### Exercise goal
Your answer must be an exact copy of the records below, minus any images.

Source data
-=-=-=-=-

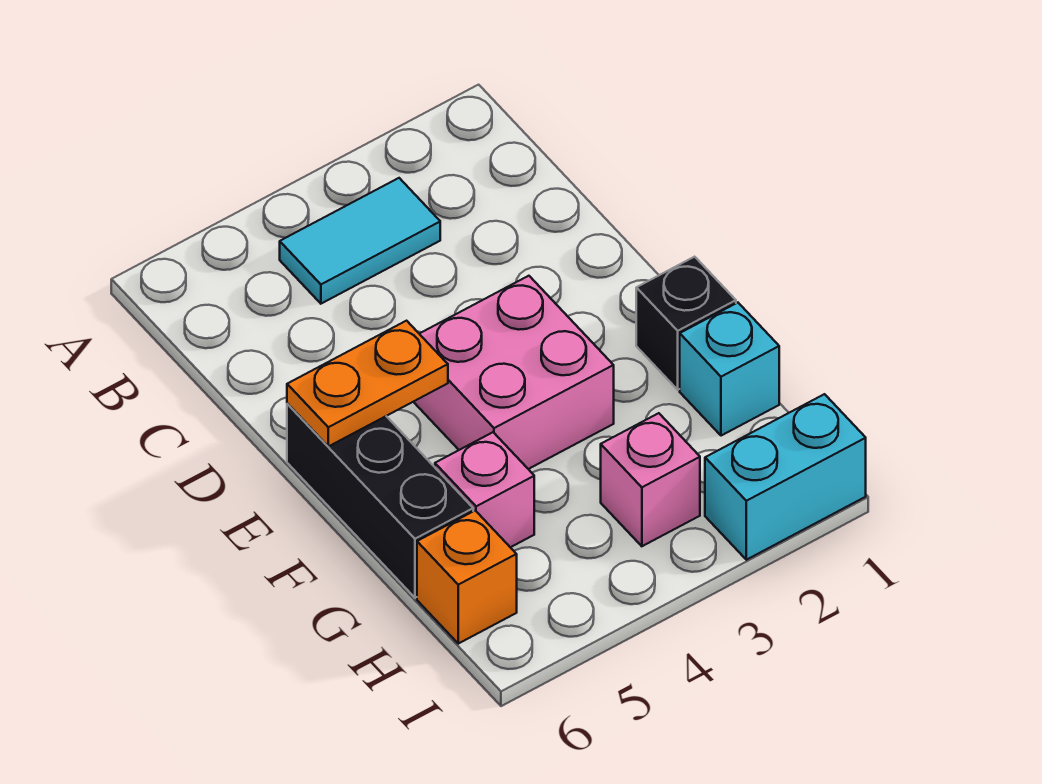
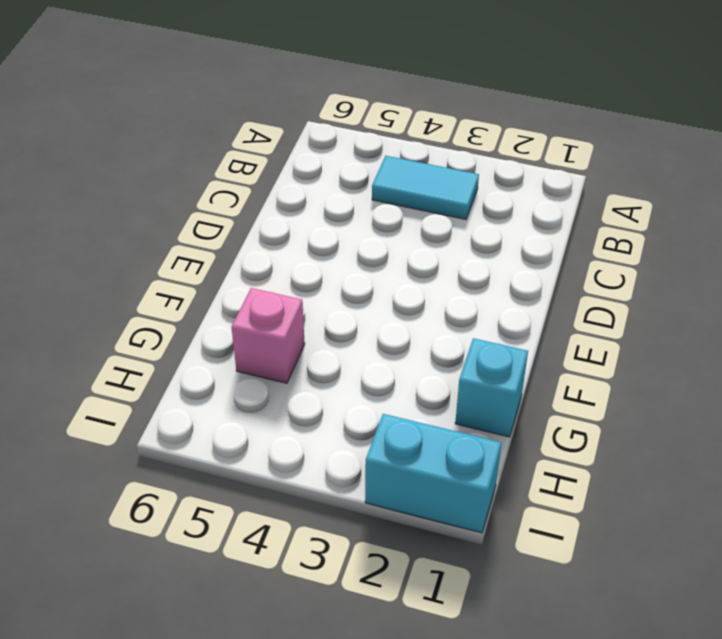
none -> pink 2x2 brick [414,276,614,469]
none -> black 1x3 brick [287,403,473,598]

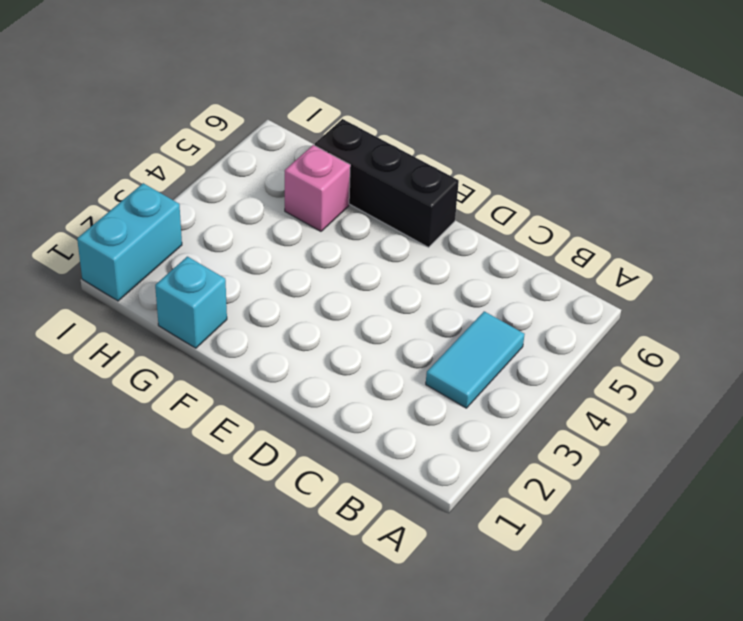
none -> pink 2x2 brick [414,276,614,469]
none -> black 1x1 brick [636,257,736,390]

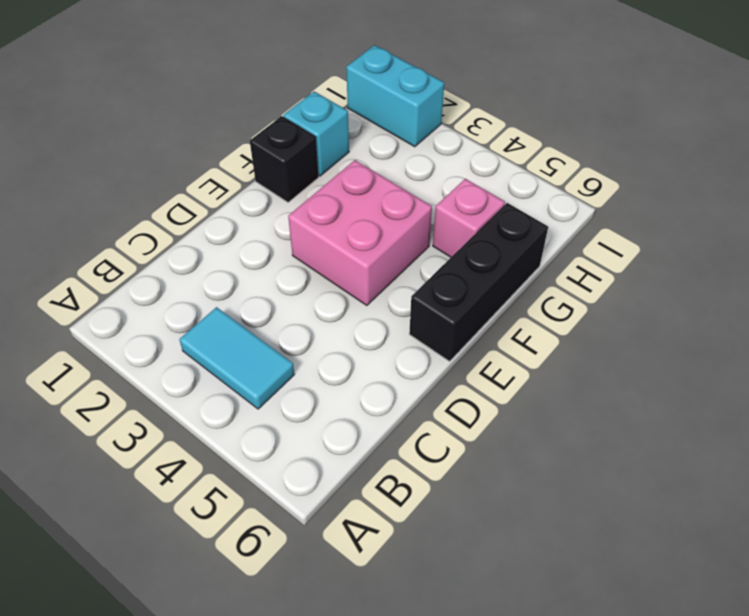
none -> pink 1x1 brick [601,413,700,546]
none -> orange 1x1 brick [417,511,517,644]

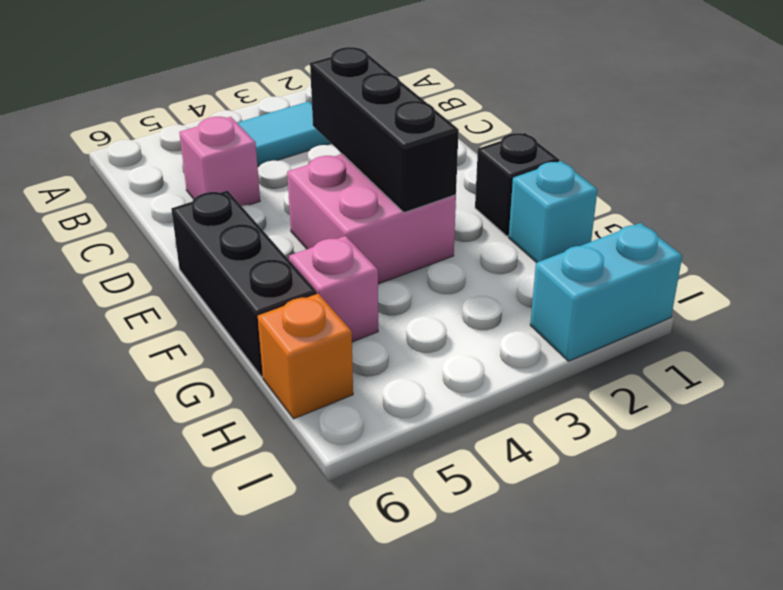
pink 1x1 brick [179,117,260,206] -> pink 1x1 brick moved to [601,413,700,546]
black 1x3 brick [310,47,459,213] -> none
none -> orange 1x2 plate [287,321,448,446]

-=-=-=-=-

### The answer
none -> pink 2x2 brick [414,276,614,469]
none -> black 1x3 brick [287,403,473,598]

none -> pink 2x2 brick [414,276,614,469]
none -> black 1x1 brick [636,257,736,390]

none -> pink 1x1 brick [601,413,700,546]
none -> orange 1x1 brick [417,511,517,644]

pink 1x1 brick [179,117,260,206] -> pink 1x1 brick moved to [601,413,700,546]
black 1x3 brick [310,47,459,213] -> none
none -> orange 1x2 plate [287,321,448,446]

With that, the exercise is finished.